== Written exercise ==
Edit the records below by changing every "Ximena" to "Jimena", and leave everything else as it is.

== Data supplied ==
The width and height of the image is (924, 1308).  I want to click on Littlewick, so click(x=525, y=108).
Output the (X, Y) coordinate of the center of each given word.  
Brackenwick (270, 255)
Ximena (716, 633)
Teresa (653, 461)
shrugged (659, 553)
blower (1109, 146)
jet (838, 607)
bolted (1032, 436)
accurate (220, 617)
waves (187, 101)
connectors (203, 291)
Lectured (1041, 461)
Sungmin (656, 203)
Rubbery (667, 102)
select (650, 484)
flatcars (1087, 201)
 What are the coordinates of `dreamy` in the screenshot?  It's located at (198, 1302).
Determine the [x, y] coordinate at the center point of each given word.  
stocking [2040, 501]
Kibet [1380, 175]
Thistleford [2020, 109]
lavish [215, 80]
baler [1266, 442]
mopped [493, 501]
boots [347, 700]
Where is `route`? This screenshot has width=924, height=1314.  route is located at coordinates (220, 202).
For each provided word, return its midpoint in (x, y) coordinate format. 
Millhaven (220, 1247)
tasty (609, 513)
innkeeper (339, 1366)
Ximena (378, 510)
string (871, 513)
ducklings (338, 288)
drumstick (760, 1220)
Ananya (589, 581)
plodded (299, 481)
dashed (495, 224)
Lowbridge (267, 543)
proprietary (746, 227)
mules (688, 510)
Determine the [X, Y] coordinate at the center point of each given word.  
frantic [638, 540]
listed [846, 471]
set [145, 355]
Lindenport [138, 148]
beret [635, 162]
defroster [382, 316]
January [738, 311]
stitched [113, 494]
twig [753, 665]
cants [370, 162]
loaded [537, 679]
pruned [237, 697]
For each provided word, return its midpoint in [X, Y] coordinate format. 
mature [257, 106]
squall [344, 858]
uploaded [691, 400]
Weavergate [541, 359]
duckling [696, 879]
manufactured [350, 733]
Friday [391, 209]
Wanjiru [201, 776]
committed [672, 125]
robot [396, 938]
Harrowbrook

== The response ==
The width and height of the image is (924, 1308).  I want to click on Littlewick, so click(x=525, y=108).
Output the (X, Y) coordinate of the center of each given word.  
Brackenwick (270, 255)
Jimena (716, 633)
Teresa (653, 461)
shrugged (659, 553)
blower (1109, 146)
jet (838, 607)
bolted (1032, 436)
accurate (220, 617)
waves (187, 101)
connectors (203, 291)
Lectured (1041, 461)
Sungmin (656, 203)
Rubbery (667, 102)
select (650, 484)
flatcars (1087, 201)
 What are the coordinates of `dreamy` in the screenshot?  It's located at (198, 1302).
Determine the [x, y] coordinate at the center point of each given word.  
stocking [2040, 501]
Kibet [1380, 175]
Thistleford [2020, 109]
lavish [215, 80]
baler [1266, 442]
mopped [493, 501]
boots [347, 700]
Where is `route`? This screenshot has width=924, height=1314.  route is located at coordinates (220, 202).
For each provided word, return its midpoint in (x, y) coordinate format. 
Millhaven (220, 1247)
tasty (609, 513)
innkeeper (339, 1366)
Jimena (378, 510)
string (871, 513)
ducklings (338, 288)
drumstick (760, 1220)
Ananya (589, 581)
plodded (299, 481)
dashed (495, 224)
Lowbridge (267, 543)
proprietary (746, 227)
mules (688, 510)
Determine the [X, Y] coordinate at the center point of each given word.  
frantic [638, 540]
listed [846, 471]
set [145, 355]
Lindenport [138, 148]
beret [635, 162]
defroster [382, 316]
January [738, 311]
stitched [113, 494]
twig [753, 665]
cants [370, 162]
loaded [537, 679]
pruned [237, 697]
For each provided word, return its midpoint in [X, Y] coordinate format. 
mature [257, 106]
squall [344, 858]
uploaded [691, 400]
Weavergate [541, 359]
duckling [696, 879]
manufactured [350, 733]
Friday [391, 209]
Wanjiru [201, 776]
committed [672, 125]
robot [396, 938]
Harrowbrook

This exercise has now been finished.